--- Activity ---
Pictures do not belong in the copy; retype the records below exactly.
----------------------------------------
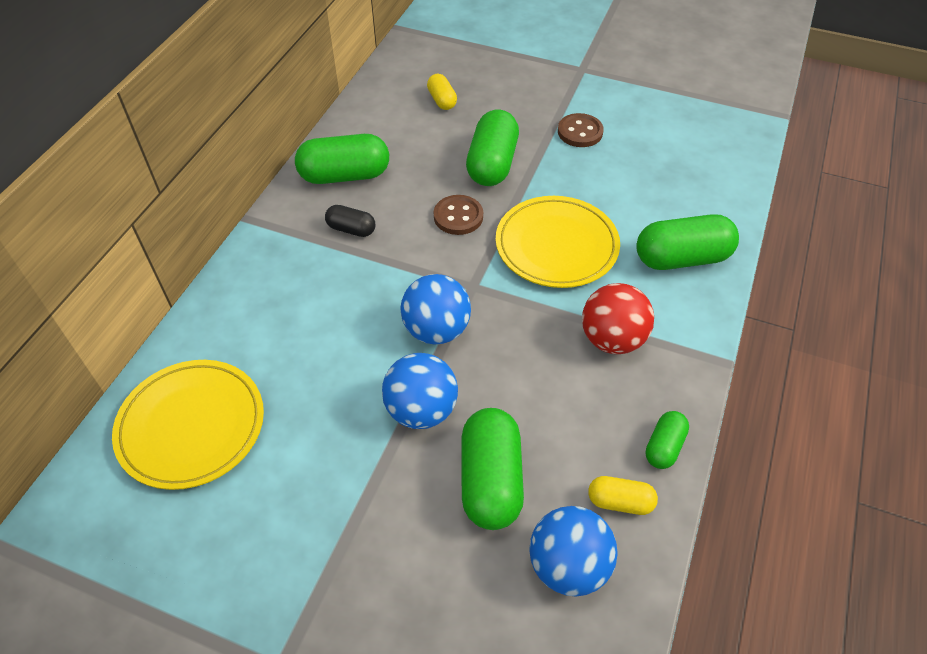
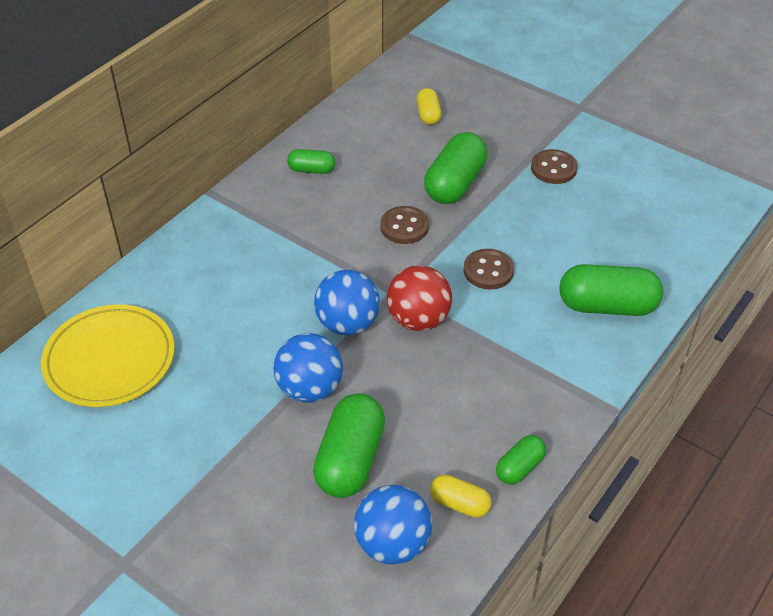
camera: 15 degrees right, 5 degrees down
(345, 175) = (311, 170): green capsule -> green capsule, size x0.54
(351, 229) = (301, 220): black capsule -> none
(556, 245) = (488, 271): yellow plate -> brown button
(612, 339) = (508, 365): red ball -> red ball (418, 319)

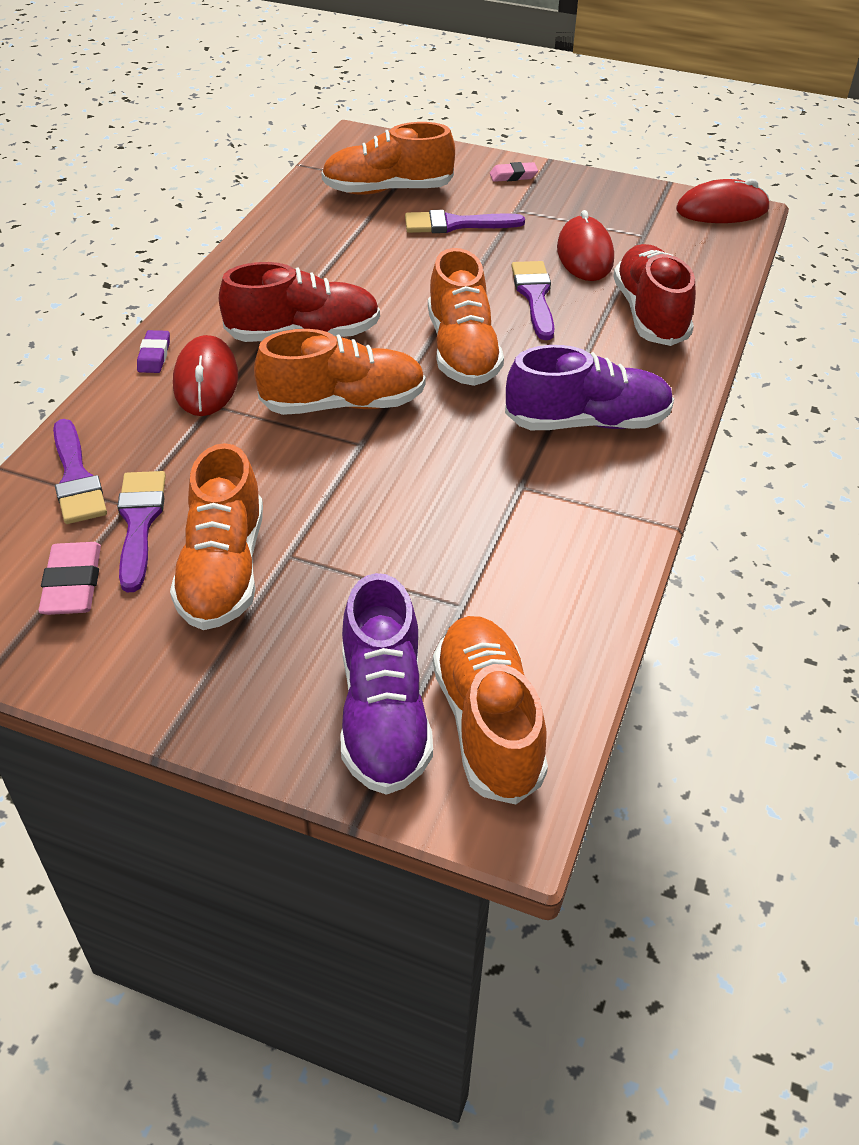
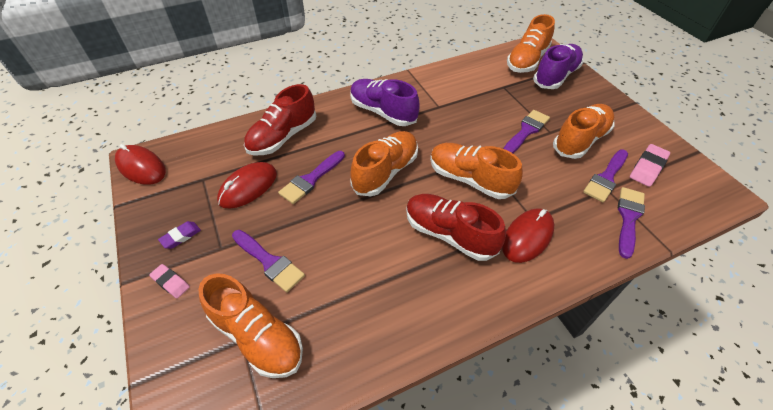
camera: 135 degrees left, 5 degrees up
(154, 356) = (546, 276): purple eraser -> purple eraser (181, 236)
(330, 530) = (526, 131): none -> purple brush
----------------------------------------
--- Written answer ---
camera: 15 degrees right, 5 degrees down
(345, 175) = (311, 170): green capsule -> green capsule, size x0.54
(351, 229) = (301, 220): black capsule -> none
(556, 245) = (488, 271): yellow plate -> brown button
(612, 339) = (508, 365): red ball -> red ball (418, 319)

camera: 135 degrees left, 5 degrees up
(154, 356) = (546, 276): purple eraser -> purple eraser (181, 236)
(330, 530) = (526, 131): none -> purple brush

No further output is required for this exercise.